* [Task directions]
Give back exactly the first lines of the entries below, through the line with "RGB2 pin B: C14 -> none".

* [Available data]

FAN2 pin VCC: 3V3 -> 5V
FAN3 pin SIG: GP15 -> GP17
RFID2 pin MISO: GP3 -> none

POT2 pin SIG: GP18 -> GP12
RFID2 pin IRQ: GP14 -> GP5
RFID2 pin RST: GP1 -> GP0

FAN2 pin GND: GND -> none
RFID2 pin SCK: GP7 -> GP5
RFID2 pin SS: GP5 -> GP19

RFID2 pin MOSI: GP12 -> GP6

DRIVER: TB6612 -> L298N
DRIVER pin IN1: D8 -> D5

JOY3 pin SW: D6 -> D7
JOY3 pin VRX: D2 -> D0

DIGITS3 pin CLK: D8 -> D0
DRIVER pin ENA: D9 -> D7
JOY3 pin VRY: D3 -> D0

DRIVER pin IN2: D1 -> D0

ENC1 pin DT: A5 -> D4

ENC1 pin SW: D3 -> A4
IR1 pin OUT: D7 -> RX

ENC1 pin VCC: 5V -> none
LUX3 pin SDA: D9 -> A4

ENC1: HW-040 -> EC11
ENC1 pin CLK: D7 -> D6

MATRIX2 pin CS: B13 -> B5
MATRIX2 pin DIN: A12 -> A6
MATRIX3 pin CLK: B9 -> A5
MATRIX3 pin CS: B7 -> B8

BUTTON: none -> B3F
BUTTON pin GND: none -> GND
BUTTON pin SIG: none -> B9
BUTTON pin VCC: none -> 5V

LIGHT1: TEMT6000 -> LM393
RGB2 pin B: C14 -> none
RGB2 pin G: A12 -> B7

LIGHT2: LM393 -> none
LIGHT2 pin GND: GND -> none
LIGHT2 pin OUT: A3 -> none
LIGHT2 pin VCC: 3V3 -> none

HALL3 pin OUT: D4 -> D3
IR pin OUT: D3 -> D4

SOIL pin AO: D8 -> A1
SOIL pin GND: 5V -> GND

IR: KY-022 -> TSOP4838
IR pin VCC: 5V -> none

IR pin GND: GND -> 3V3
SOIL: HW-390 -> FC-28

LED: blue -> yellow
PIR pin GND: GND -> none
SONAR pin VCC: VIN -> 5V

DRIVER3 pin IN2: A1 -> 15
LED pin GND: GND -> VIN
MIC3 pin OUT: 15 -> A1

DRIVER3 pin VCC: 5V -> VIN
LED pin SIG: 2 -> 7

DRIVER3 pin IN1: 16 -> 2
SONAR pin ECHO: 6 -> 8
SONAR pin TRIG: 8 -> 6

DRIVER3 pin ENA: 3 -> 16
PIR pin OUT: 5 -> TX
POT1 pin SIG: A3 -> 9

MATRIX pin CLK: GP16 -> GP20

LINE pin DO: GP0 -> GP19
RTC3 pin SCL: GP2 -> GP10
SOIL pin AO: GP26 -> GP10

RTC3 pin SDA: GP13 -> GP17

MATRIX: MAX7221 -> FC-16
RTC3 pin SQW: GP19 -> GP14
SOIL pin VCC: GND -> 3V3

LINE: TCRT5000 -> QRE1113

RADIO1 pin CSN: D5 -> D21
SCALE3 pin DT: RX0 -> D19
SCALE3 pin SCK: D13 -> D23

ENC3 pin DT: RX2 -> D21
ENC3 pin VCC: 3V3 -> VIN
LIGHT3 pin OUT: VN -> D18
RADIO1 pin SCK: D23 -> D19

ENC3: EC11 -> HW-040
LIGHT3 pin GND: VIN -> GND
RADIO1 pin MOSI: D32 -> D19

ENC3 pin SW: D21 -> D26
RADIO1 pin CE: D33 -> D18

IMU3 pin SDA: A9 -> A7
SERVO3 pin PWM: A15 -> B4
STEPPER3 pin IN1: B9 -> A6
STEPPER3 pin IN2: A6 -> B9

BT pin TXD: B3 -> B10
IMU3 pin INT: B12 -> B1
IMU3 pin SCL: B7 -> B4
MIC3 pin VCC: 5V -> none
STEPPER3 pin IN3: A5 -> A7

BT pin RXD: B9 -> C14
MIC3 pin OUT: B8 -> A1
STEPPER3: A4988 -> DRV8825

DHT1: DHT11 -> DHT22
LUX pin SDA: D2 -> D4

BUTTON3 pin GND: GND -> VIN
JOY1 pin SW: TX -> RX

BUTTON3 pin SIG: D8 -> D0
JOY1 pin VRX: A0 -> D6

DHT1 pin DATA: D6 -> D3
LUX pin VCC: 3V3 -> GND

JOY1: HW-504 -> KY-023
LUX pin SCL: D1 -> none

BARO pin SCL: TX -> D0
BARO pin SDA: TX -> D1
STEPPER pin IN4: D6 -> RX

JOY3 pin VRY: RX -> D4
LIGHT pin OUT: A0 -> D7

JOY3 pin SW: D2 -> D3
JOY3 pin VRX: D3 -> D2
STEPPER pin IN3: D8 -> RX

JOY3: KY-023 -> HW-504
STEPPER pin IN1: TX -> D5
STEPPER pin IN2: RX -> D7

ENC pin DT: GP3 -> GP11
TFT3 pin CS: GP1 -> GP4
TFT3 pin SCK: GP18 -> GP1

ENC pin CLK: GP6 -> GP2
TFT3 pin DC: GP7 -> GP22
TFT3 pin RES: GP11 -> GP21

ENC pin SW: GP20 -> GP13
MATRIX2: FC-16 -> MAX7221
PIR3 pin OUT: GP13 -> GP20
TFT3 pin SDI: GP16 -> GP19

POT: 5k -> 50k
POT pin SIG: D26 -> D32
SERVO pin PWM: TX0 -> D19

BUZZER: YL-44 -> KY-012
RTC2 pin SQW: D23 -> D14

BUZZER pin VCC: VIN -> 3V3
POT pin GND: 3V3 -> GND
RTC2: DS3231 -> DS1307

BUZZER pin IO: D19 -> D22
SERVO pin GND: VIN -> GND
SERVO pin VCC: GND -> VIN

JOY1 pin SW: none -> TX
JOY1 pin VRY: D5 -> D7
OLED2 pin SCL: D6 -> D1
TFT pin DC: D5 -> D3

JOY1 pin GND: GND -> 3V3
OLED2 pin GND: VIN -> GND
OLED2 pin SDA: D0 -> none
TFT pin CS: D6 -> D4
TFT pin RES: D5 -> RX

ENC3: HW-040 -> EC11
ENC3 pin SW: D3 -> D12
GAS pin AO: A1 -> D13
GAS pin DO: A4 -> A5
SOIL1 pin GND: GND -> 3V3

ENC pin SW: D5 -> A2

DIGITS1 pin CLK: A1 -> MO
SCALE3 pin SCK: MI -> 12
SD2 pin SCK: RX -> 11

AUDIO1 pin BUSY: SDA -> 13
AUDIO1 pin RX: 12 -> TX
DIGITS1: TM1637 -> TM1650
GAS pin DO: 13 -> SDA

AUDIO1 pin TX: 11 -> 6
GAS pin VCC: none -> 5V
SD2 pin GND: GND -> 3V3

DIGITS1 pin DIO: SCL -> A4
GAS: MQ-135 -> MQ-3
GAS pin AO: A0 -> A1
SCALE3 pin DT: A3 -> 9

* [Output for this task]
FAN2 pin VCC: 3V3 -> 5V
FAN3 pin SIG: GP15 -> GP17
RFID2 pin MISO: GP3 -> none

POT2 pin SIG: GP18 -> GP12
RFID2 pin IRQ: GP14 -> GP5
RFID2 pin RST: GP1 -> GP0

FAN2 pin GND: GND -> none
RFID2 pin SCK: GP7 -> GP5
RFID2 pin SS: GP5 -> GP19

RFID2 pin MOSI: GP12 -> GP6

DRIVER: TB6612 -> L298N
DRIVER pin IN1: D8 -> D5

JOY3 pin SW: D6 -> D7
JOY3 pin VRX: D2 -> D0

DIGITS3 pin CLK: D8 -> D0
DRIVER pin ENA: D9 -> D7
JOY3 pin VRY: D3 -> D0

DRIVER pin IN2: D1 -> D0

ENC1 pin DT: A5 -> D4

ENC1 pin SW: D3 -> A4
IR1 pin OUT: D7 -> RX

ENC1 pin VCC: 5V -> none
LUX3 pin SDA: D9 -> A4

ENC1: HW-040 -> EC11
ENC1 pin CLK: D7 -> D6

MATRIX2 pin CS: B13 -> B5
MATRIX2 pin DIN: A12 -> A6
MATRIX3 pin CLK: B9 -> A5
MATRIX3 pin CS: B7 -> B8

BUTTON: none -> B3F
BUTTON pin GND: none -> GND
BUTTON pin SIG: none -> B9
BUTTON pin VCC: none -> 5V

LIGHT1: TEMT6000 -> LM393
RGB2 pin B: C14 -> none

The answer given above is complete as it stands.